• [AIM OF THE TASK] Pick out each line below containing "turned".

• [EXERCISE DATA]
######
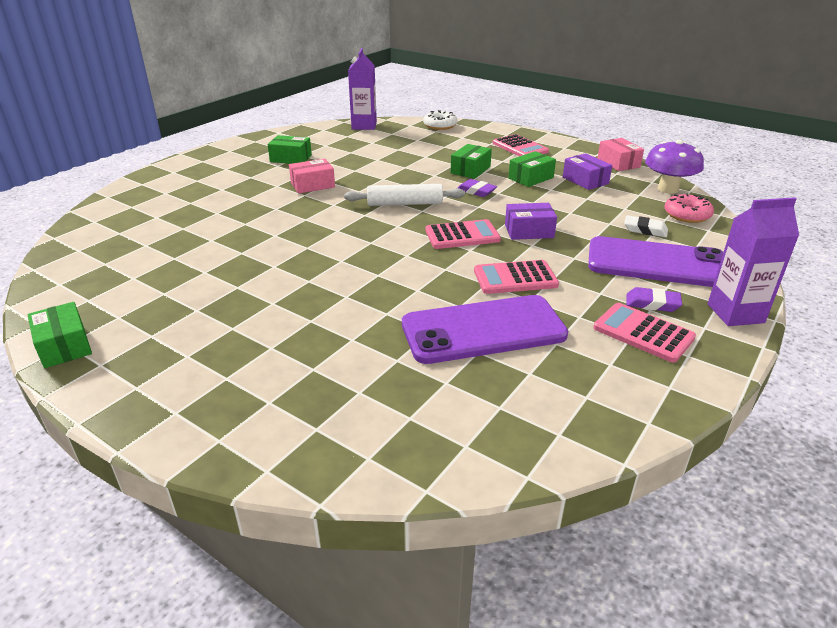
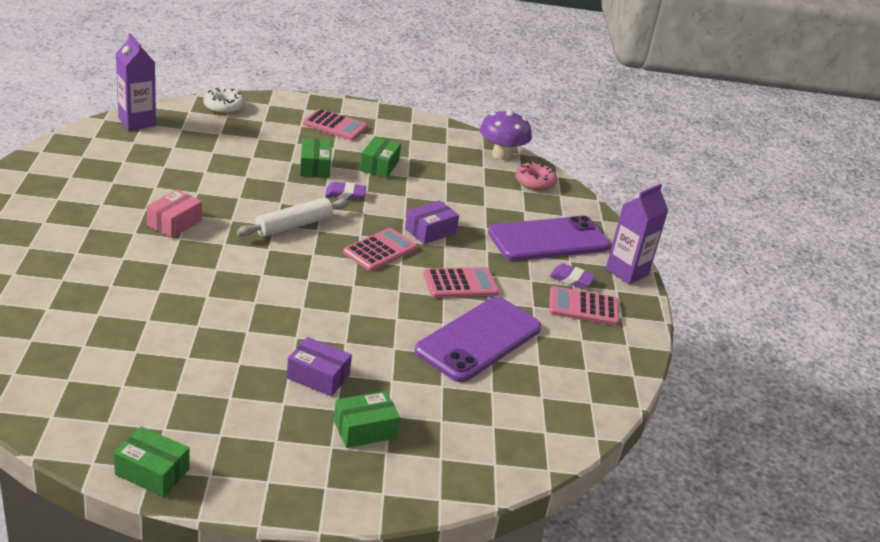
camera: 40 degrees left, 0 degrees up
(291, 158) = (105, 190): green box -> green box (365, 429)
(515, 278) = (460, 284): pink calculator -> pink calculator turned 150 degrees counterclockwise
(585, 180) = (428, 159): purple box -> purple box (318, 376)
(618, 163) = (439, 130): pink box -> none
(645, 230) = (516, 206): white eraser -> none
(652, 303) = (571, 279): purple eraser -> purple eraser turned 45 degrees clockwise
######
• [OUTPUT FOR THIS TASK]
(515, 278) = (460, 284): pink calculator -> pink calculator turned 150 degrees counterclockwise
(652, 303) = (571, 279): purple eraser -> purple eraser turned 45 degrees clockwise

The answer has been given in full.